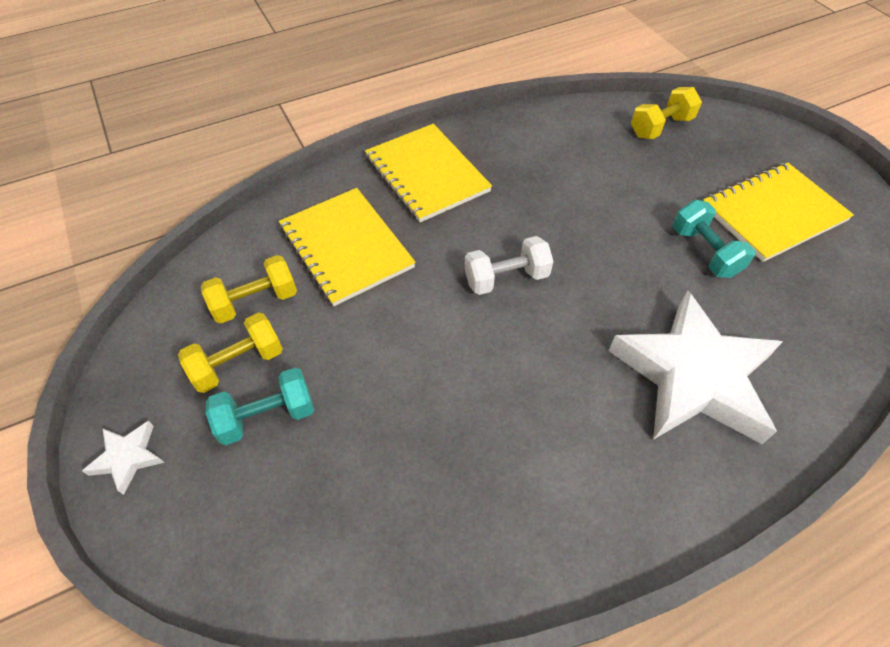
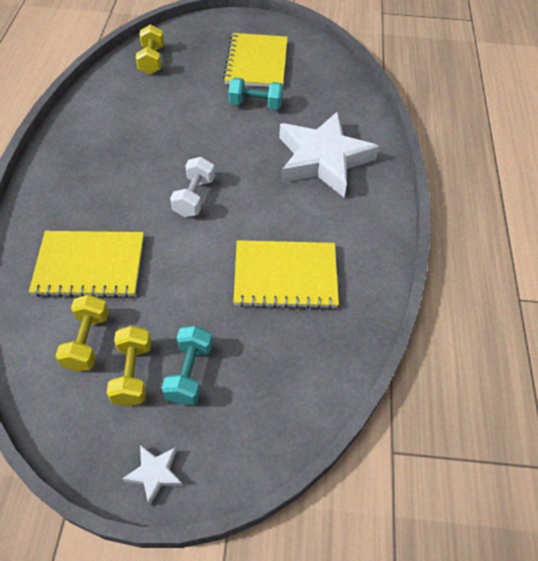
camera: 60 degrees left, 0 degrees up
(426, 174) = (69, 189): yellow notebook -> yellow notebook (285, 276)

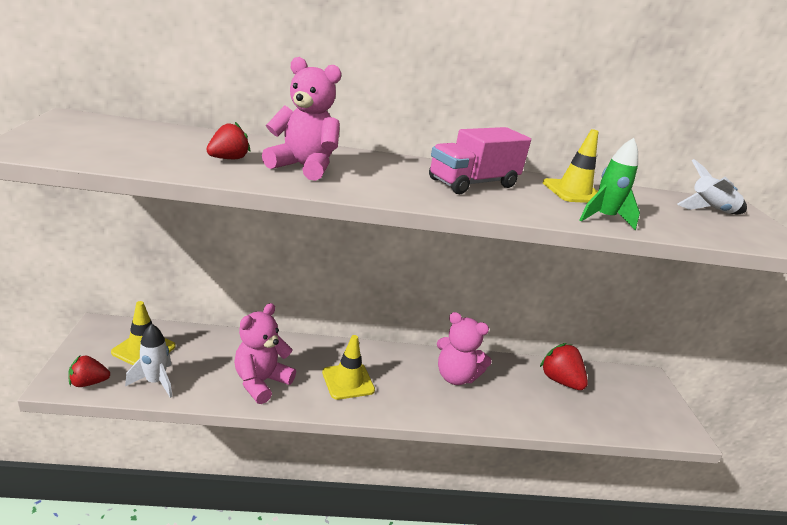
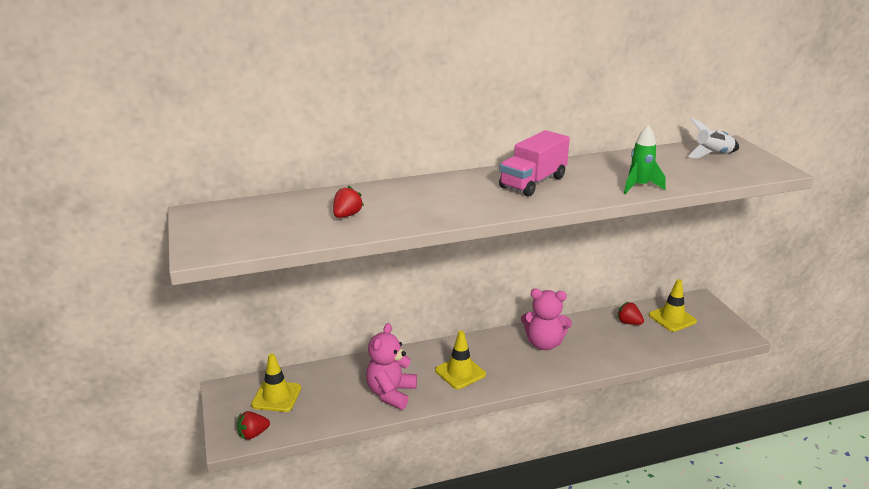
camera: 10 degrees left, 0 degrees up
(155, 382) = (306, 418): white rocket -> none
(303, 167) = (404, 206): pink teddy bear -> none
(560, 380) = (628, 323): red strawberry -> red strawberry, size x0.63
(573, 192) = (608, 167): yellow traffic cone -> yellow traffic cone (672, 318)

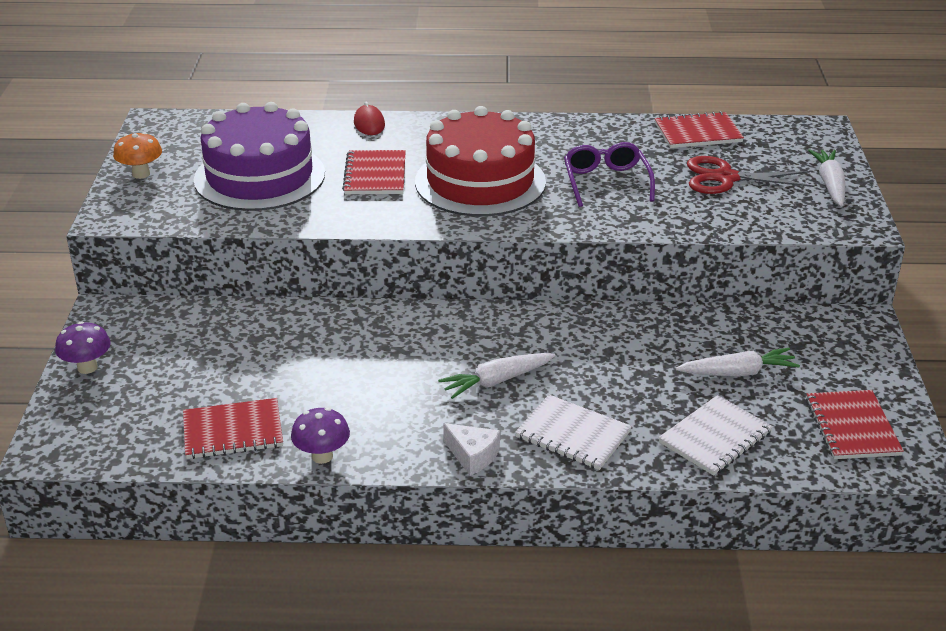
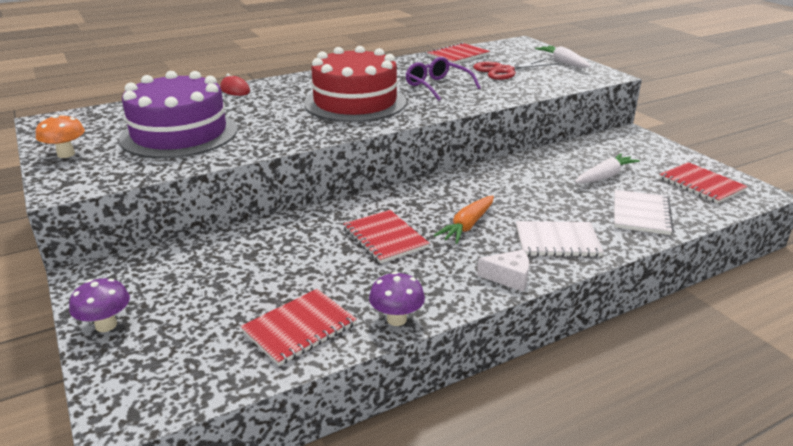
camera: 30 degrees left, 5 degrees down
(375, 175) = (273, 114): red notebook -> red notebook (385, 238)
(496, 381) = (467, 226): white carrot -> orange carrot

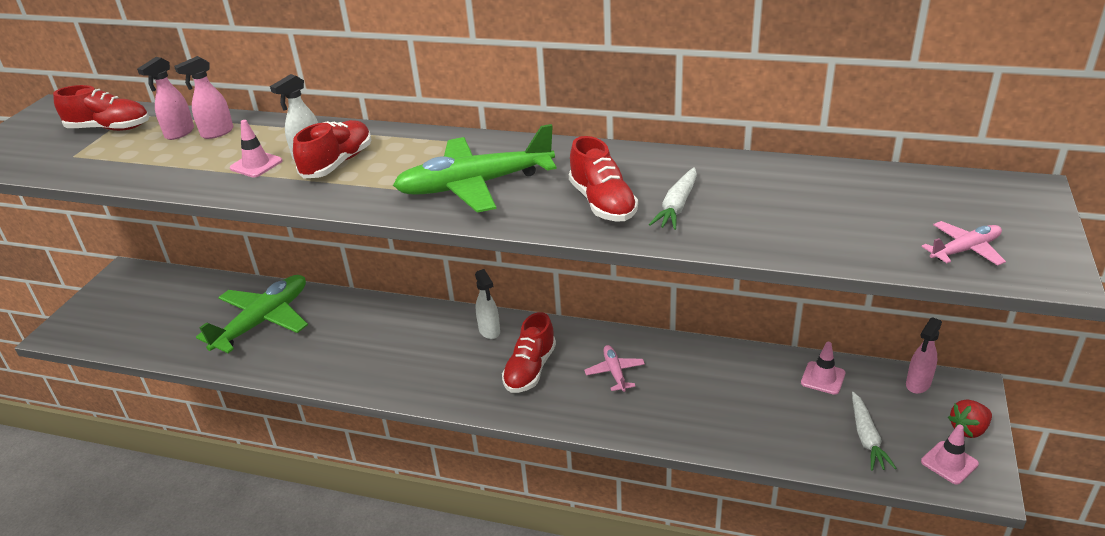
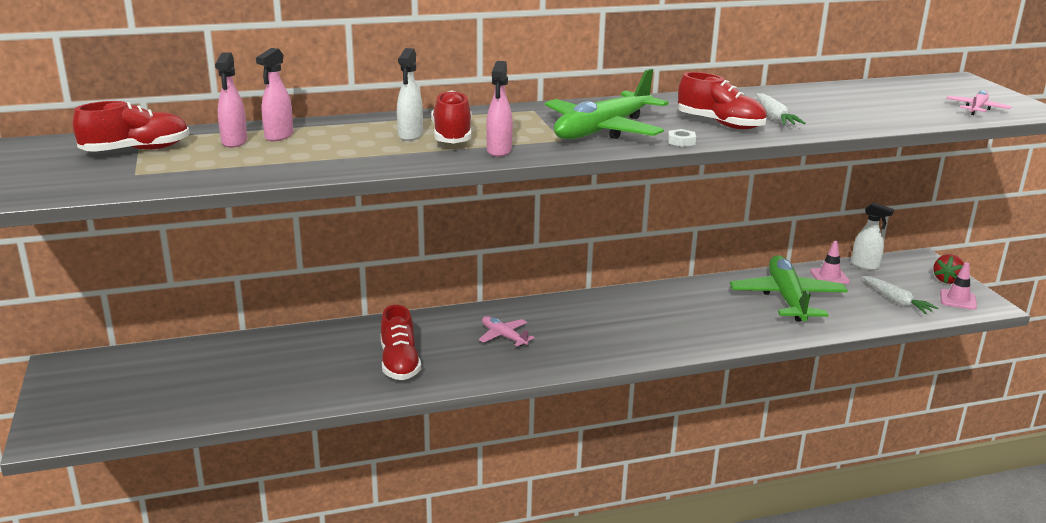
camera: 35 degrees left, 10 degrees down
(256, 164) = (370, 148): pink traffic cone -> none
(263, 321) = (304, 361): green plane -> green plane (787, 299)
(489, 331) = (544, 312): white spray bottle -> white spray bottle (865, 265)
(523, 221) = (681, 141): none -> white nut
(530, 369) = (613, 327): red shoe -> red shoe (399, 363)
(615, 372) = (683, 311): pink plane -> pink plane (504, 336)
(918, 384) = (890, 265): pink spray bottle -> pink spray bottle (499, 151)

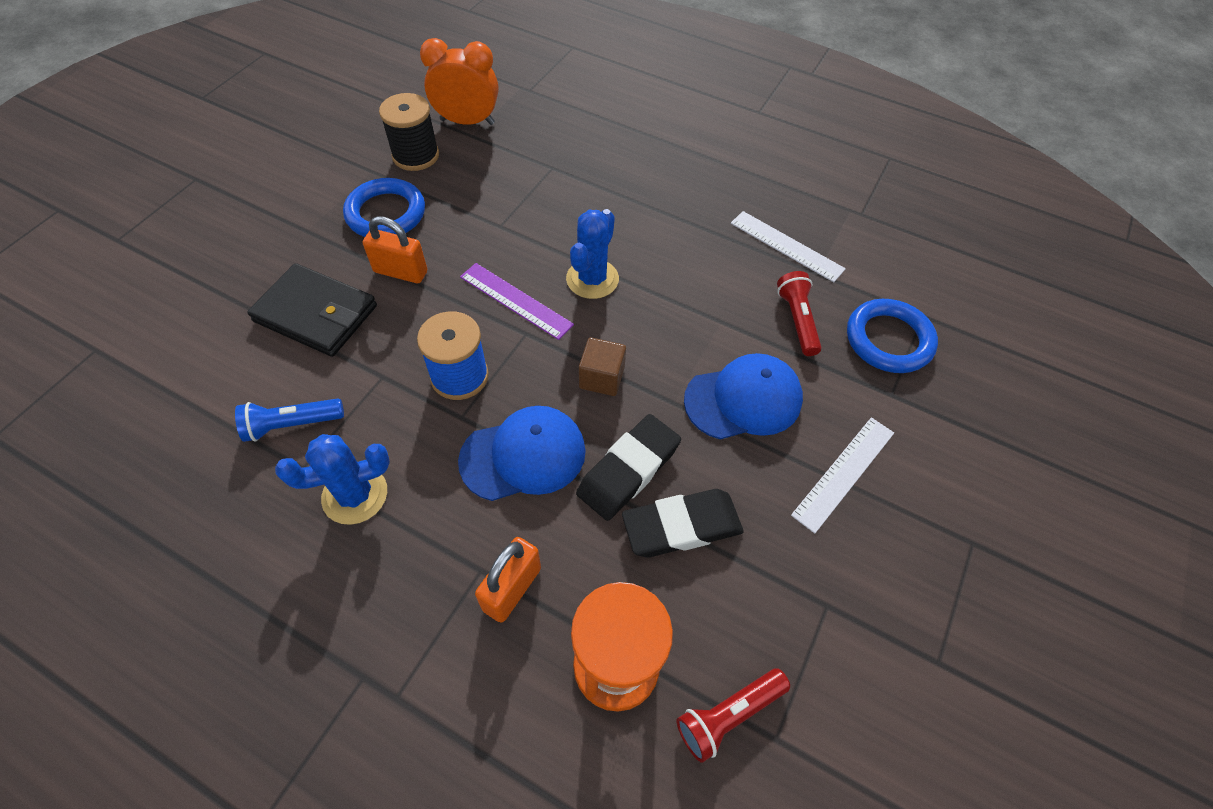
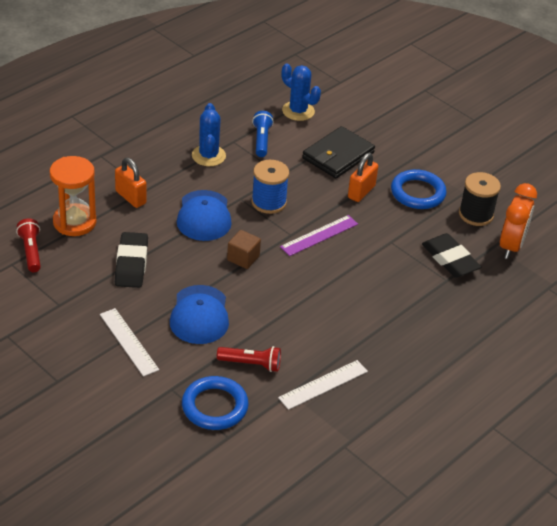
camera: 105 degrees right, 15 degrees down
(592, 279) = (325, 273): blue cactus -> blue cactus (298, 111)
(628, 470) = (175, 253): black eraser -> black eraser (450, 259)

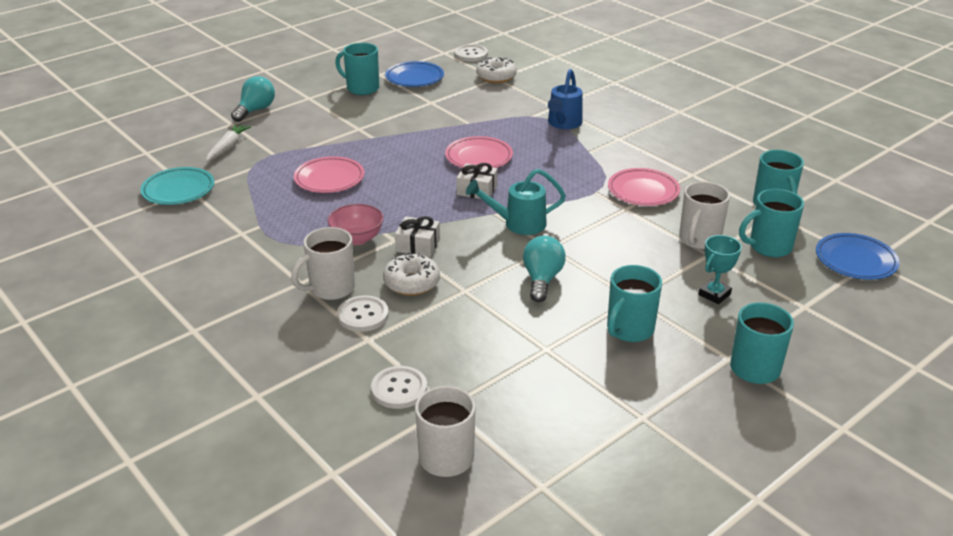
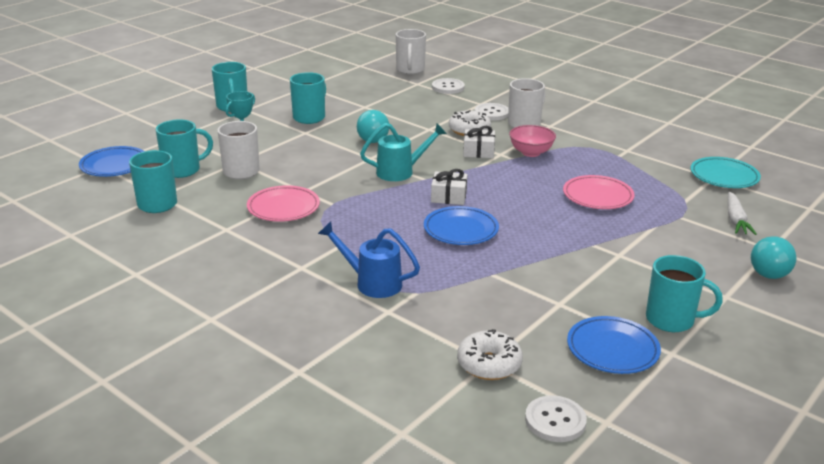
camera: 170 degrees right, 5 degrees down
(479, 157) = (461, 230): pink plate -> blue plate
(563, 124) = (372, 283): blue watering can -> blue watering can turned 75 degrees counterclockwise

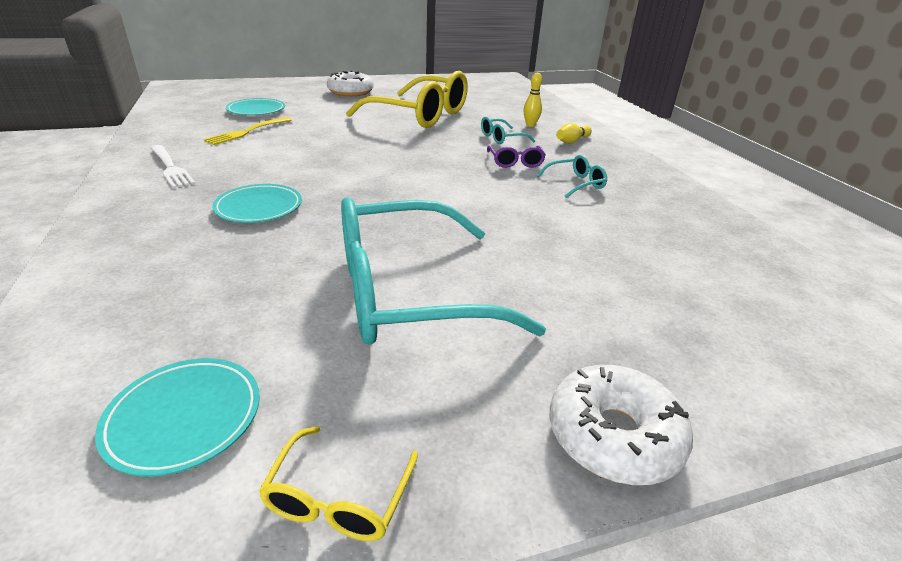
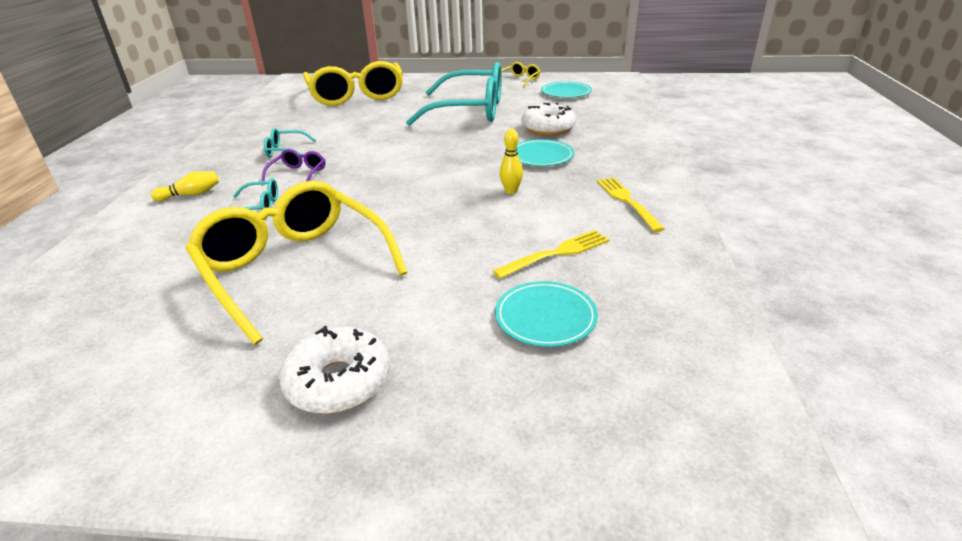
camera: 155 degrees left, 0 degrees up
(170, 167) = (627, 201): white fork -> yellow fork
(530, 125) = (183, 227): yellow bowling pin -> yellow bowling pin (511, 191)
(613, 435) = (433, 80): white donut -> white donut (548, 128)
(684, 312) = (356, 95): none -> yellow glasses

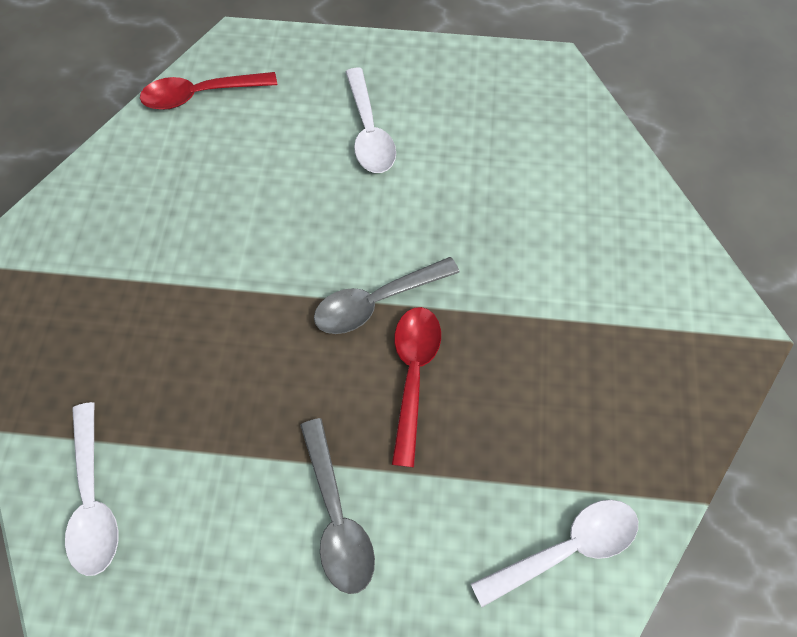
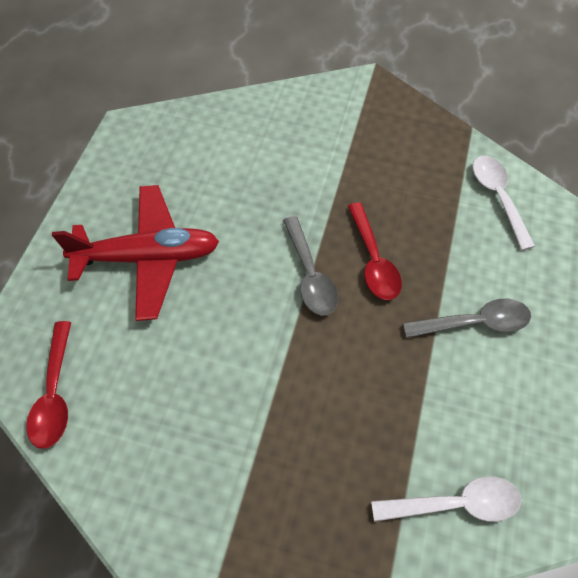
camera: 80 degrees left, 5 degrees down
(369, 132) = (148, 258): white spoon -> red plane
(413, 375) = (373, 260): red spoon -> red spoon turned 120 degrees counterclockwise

### Problem statement
Looking at the material above, work out how many lines have the word "turned" in them. Answer with that number alone.

### Output
2